[Stored dataset entries]

══════════════════════════════

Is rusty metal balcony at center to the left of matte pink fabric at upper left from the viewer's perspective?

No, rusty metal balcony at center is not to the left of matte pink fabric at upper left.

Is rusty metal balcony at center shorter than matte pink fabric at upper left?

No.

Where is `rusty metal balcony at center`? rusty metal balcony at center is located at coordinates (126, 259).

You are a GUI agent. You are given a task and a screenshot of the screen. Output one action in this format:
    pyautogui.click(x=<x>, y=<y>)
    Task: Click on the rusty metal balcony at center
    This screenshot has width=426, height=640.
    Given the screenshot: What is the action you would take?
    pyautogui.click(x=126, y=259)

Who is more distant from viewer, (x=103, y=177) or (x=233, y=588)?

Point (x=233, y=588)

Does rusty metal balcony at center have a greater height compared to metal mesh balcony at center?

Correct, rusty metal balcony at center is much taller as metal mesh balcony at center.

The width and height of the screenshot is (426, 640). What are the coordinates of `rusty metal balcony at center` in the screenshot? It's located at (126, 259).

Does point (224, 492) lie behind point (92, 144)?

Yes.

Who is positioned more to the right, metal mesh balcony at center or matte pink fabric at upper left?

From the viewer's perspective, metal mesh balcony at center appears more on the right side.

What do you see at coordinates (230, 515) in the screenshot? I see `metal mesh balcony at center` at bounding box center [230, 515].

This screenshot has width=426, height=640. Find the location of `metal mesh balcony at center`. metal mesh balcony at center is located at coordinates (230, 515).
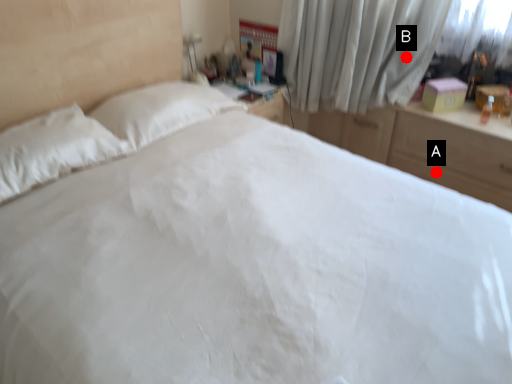
Question: Two points are circled on the image, labeled by A and B beside each circle. Which point appears farthest from the camera in this image?

Choices:
 (A) A is further
 (B) B is further

Answer: (B)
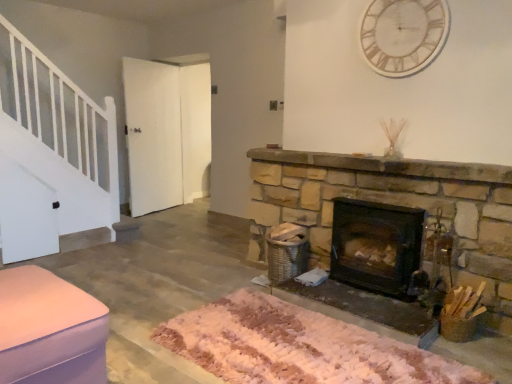
Question: Is white marble clock at upper center wider than dark brown stone wood burning stove at center right?

Choices:
 (A) yes
 (B) no

Answer: (B)

Question: From the image's perspective, is white marble clock at upper center over dark brown stone wood burning stove at center right?

Choices:
 (A) no
 (B) yes

Answer: (B)

Question: Is white marble clock at upper center at the right side of dark brown stone wood burning stove at center right?

Choices:
 (A) yes
 (B) no

Answer: (A)

Question: Is white marble clock at upper center facing away from dark brown stone wood burning stove at center right?

Choices:
 (A) no
 (B) yes

Answer: (A)

Question: From a real-world perspective, is white marble clock at upper center on top of dark brown stone wood burning stove at center right?

Choices:
 (A) no
 (B) yes

Answer: (B)

Question: Is the position of white marble clock at upper center less distant than that of dark brown stone wood burning stove at center right?

Choices:
 (A) no
 (B) yes

Answer: (A)

Question: From the image's perspective, would you say pink fabric ottoman at lower left is shown under white fluffy mat at center?

Choices:
 (A) no
 (B) yes

Answer: (A)

Question: Can you confirm if pink fabric ottoman at lower left is wider than white fluffy mat at center?

Choices:
 (A) yes
 (B) no

Answer: (B)

Question: Is pink fabric ottoman at lower left at the left side of white fluffy mat at center?

Choices:
 (A) yes
 (B) no

Answer: (A)

Question: From a real-world perspective, is pink fabric ottoman at lower left positioned over white fluffy mat at center based on gravity?

Choices:
 (A) yes
 (B) no

Answer: (A)

Question: Would you say pink fabric ottoman at lower left is outside white fluffy mat at center?

Choices:
 (A) yes
 (B) no

Answer: (A)

Question: Could you tell me if pink fabric ottoman at lower left is facing white fluffy mat at center?

Choices:
 (A) no
 (B) yes

Answer: (A)

Question: Does white marble clock at upper center turn towards pink fabric ottoman at lower left?

Choices:
 (A) no
 (B) yes

Answer: (A)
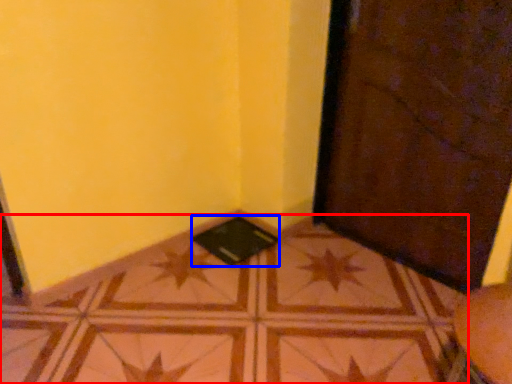
Question: Which point is closer to the camera, tile (highlighted by a red box) or pad (highlighted by a blue box)?

Choices:
 (A) tile
 (B) pad

Answer: (A)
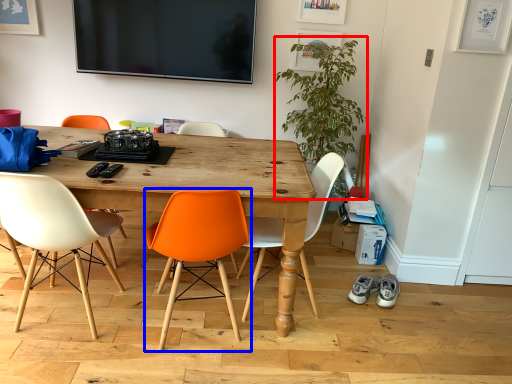
Question: Which object appears closest to the camera in this image, plant (highlighted by a red box) or chair (highlighted by a blue box)?

Choices:
 (A) plant
 (B) chair

Answer: (B)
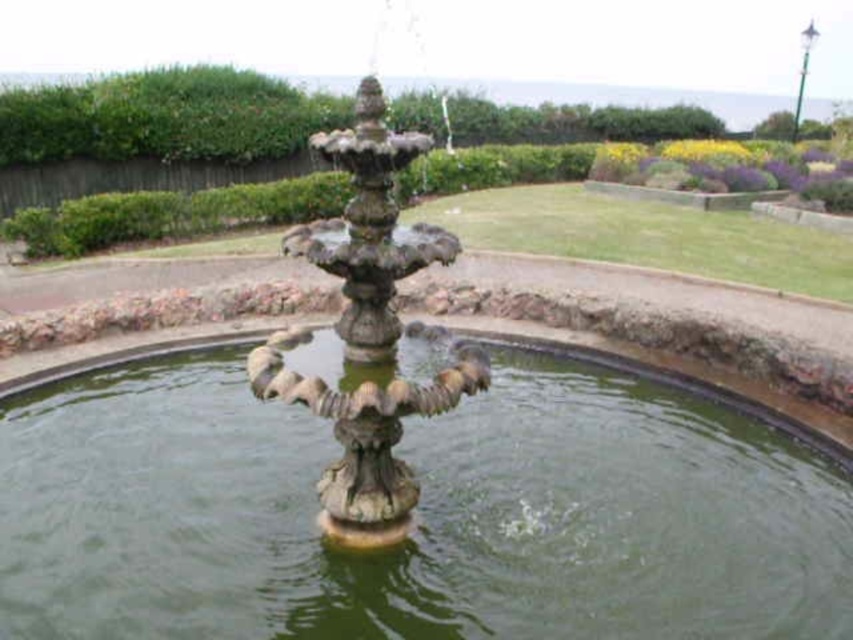
Question: Does green stone water at center appear on the right side of stone fountain at center?

Choices:
 (A) yes
 (B) no

Answer: (A)

Question: Which point appears closest to the camera in this image?

Choices:
 (A) (590, 429)
 (B) (390, 456)

Answer: (B)

Question: Does green stone water at center appear under stone fountain at center?

Choices:
 (A) no
 (B) yes

Answer: (B)

Question: Considering the relative positions of green stone water at center and stone fountain at center in the image provided, where is green stone water at center located with respect to stone fountain at center?

Choices:
 (A) right
 (B) left

Answer: (A)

══════════════════════════════

REQUEST: Gather every line in the entries above that contains the word "green". Case counts, so match uppercase and lowercase letters exactly.

THE RESULT:
Question: Does green stone water at center appear on the right side of stone fountain at center?
Question: Does green stone water at center appear under stone fountain at center?
Question: Considering the relative positions of green stone water at center and stone fountain at center in the image provided, where is green stone water at center located with respect to stone fountain at center?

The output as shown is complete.